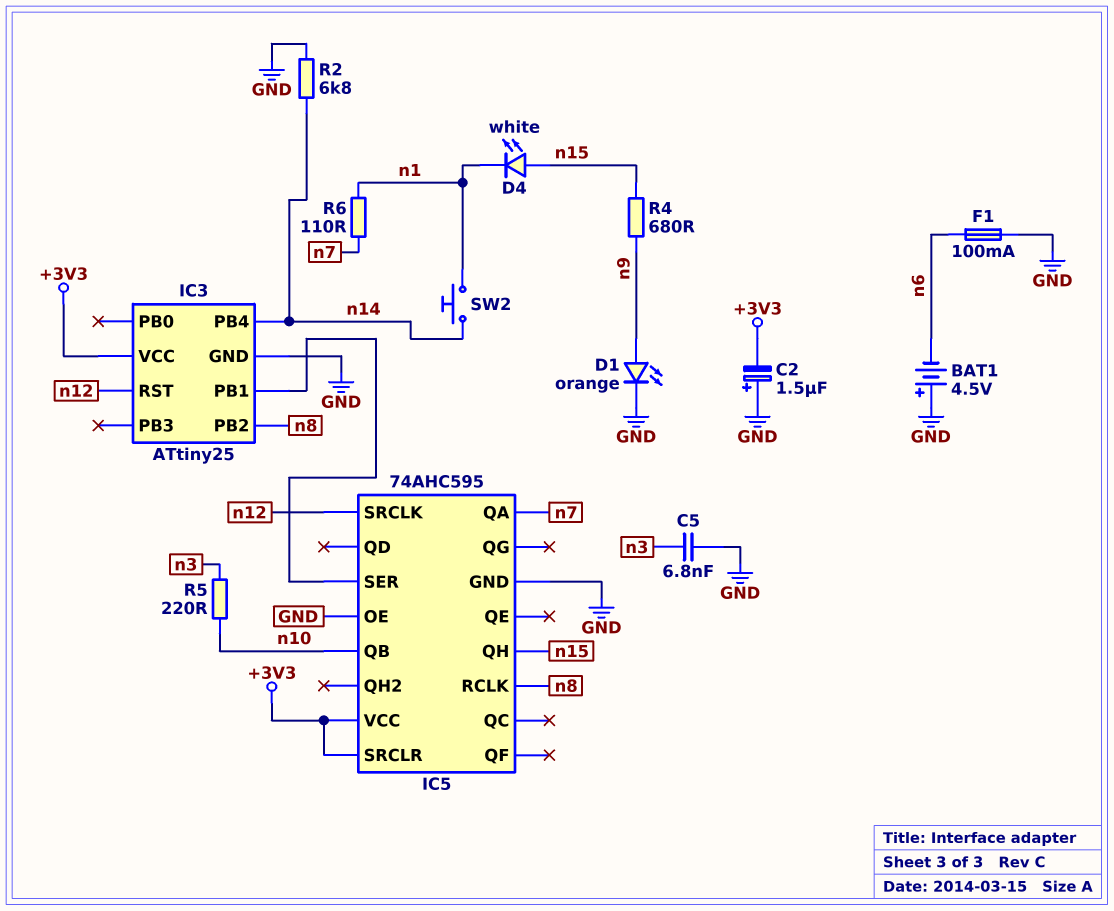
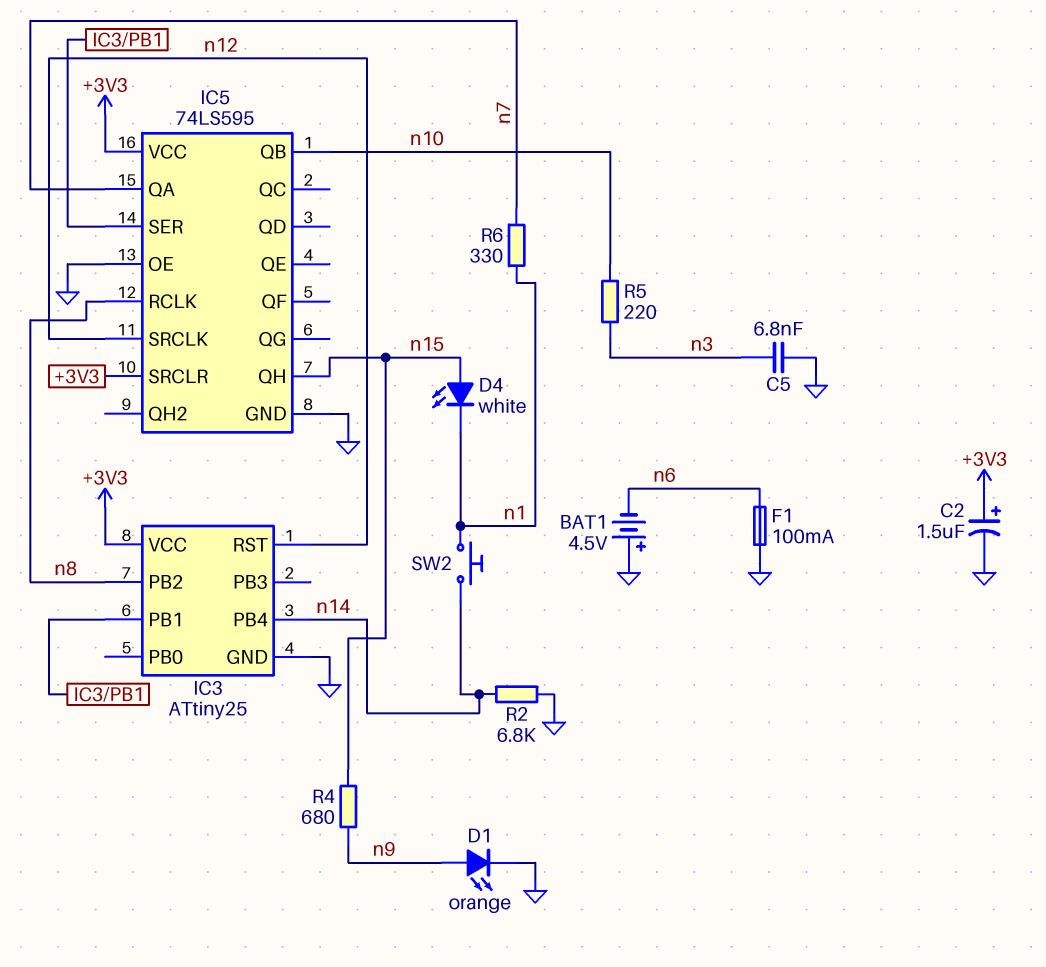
C2: 1.5uF (plus GND, minus +3V3) -> 1.5uF (plus +3V3, minus GND)
IC5: 74AHC595 -> 74LS595
R6: 110 (n1, n7) -> 330 (n1, n7)

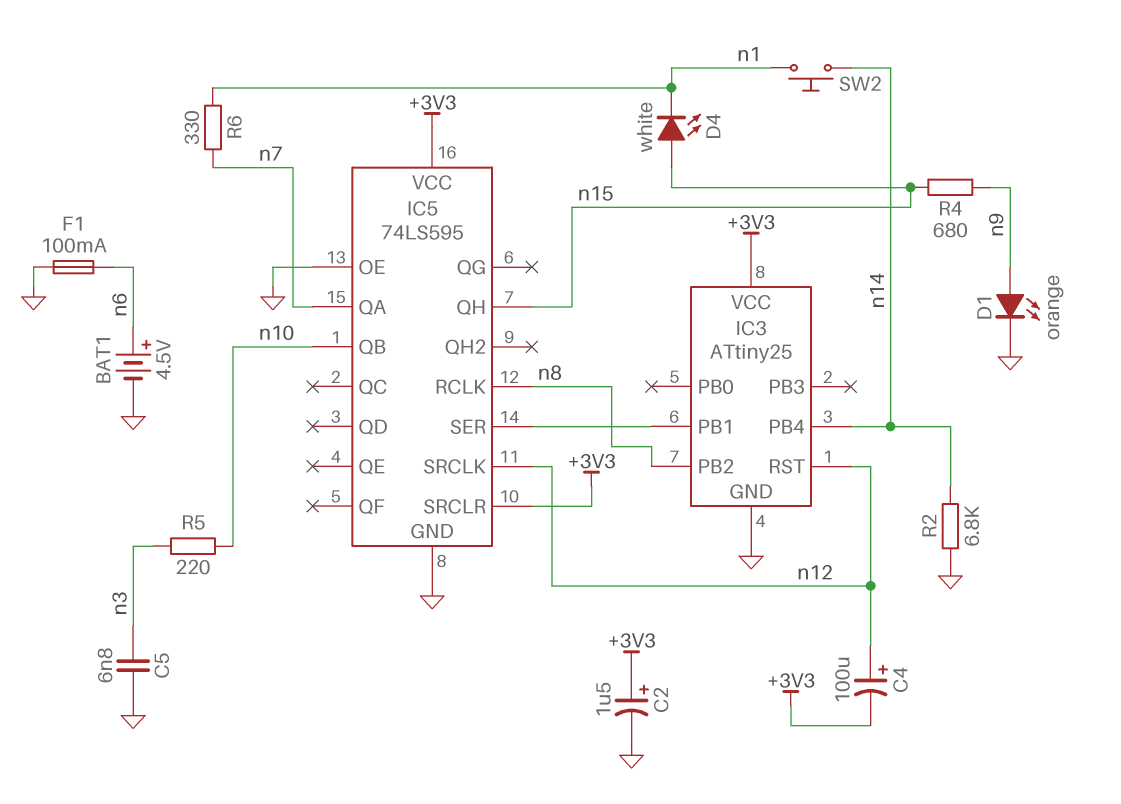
BAT1: 4.5V (plus GND, minus n6) -> 4.5V (plus n6, minus GND)
C4: none -> 100uF (plus n12, minus +3V3)

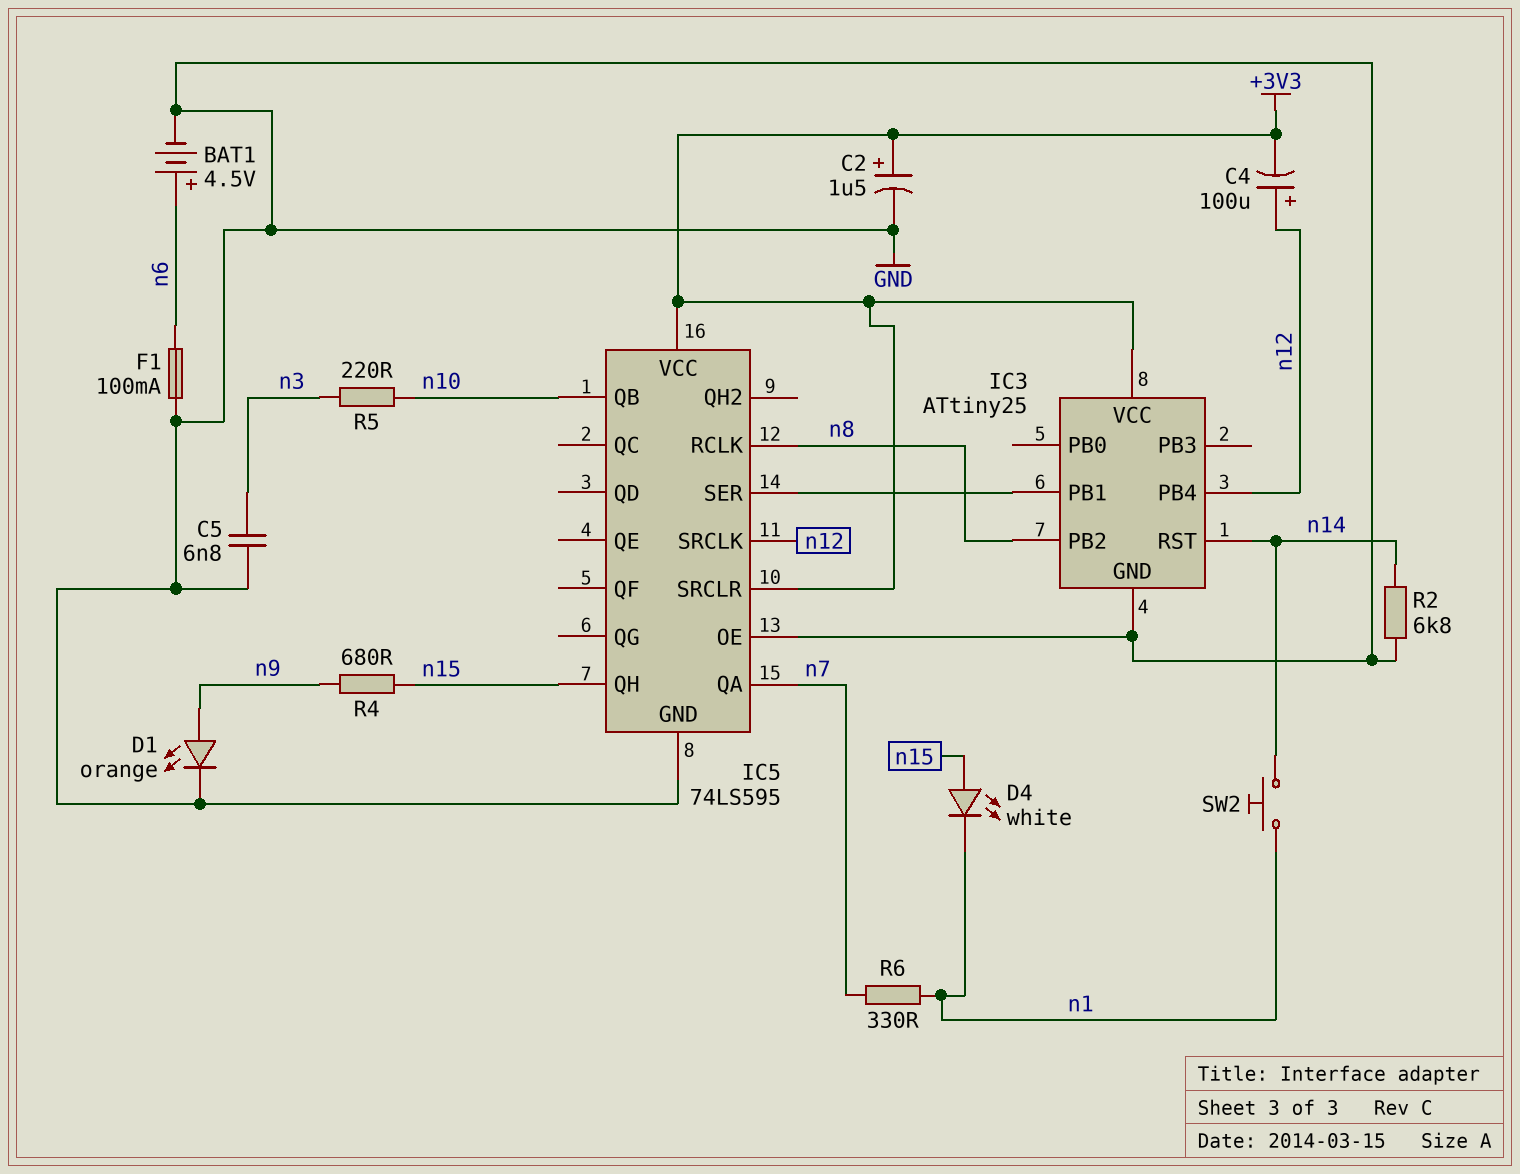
IC3 pin PB4: n14 -> n12
IC3 pin RST: n12 -> n14

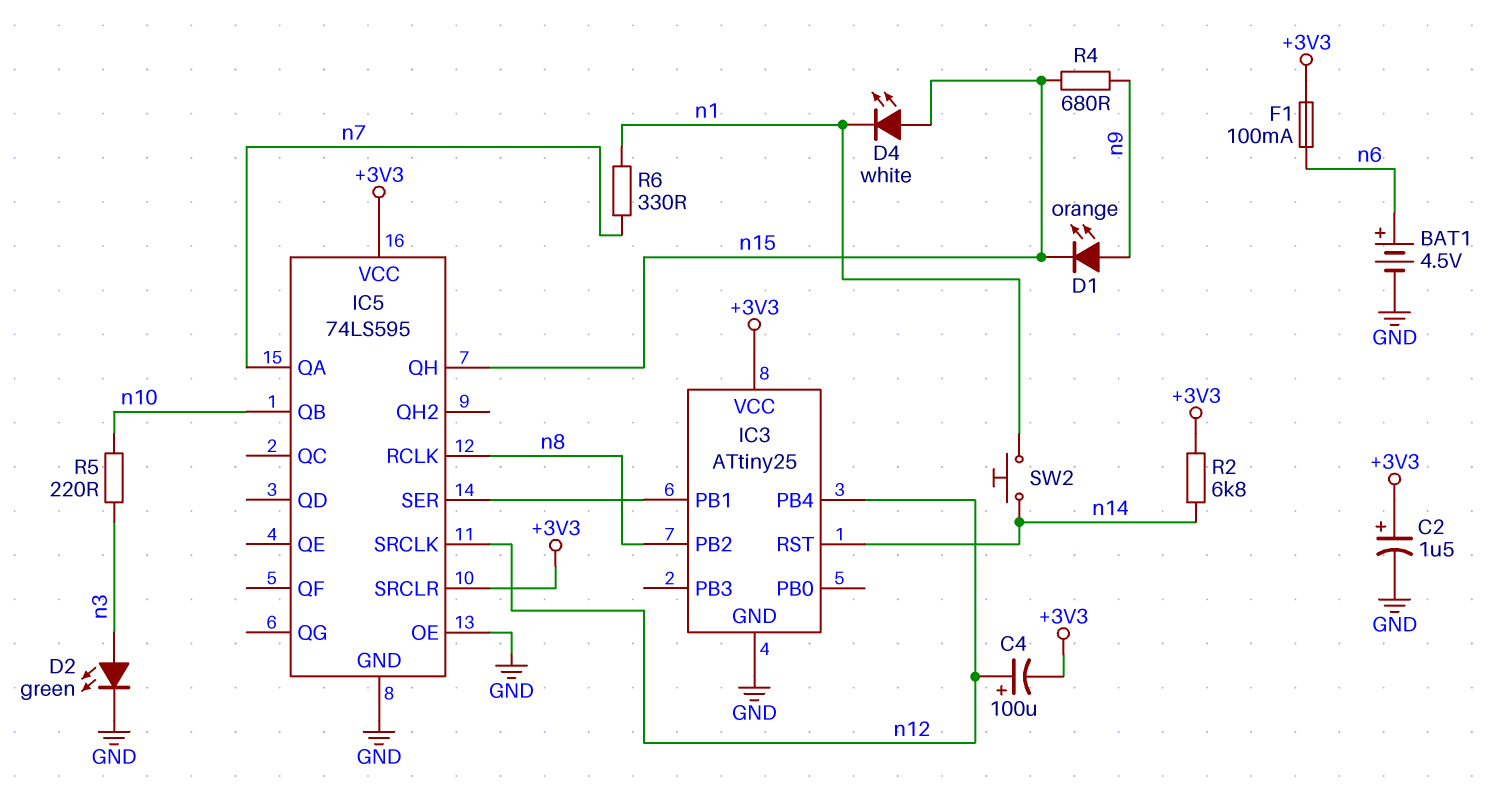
C5: 6.8nF (GND, n3) -> none
D1: LED orange (A n9, K GND) -> LED orange (A n9, K n15)
D2: none -> LED green (A n3, K GND)
F1: 100mA (GND, n6) -> 100mA (+3V3, n6)
R2: 6.8k (GND, n14) -> 6.8k (+3V3, n14)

» **Exercise goal**
Begin at the line with "IC5: 74AHC595 -> 74LS595" and end at the last line of the data above. Reproduce those lines exactly, but not the pictures.

» **Task response**
IC5: 74AHC595 -> 74LS595
R6: 110 (n1, n7) -> 330 (n1, n7)

BAT1: 4.5V (plus GND, minus n6) -> 4.5V (plus n6, minus GND)
C4: none -> 100uF (plus n12, minus +3V3)

IC3 pin PB4: n14 -> n12
IC3 pin RST: n12 -> n14

C5: 6.8nF (GND, n3) -> none
D1: LED orange (A n9, K GND) -> LED orange (A n9, K n15)
D2: none -> LED green (A n3, K GND)
F1: 100mA (GND, n6) -> 100mA (+3V3, n6)
R2: 6.8k (GND, n14) -> 6.8k (+3V3, n14)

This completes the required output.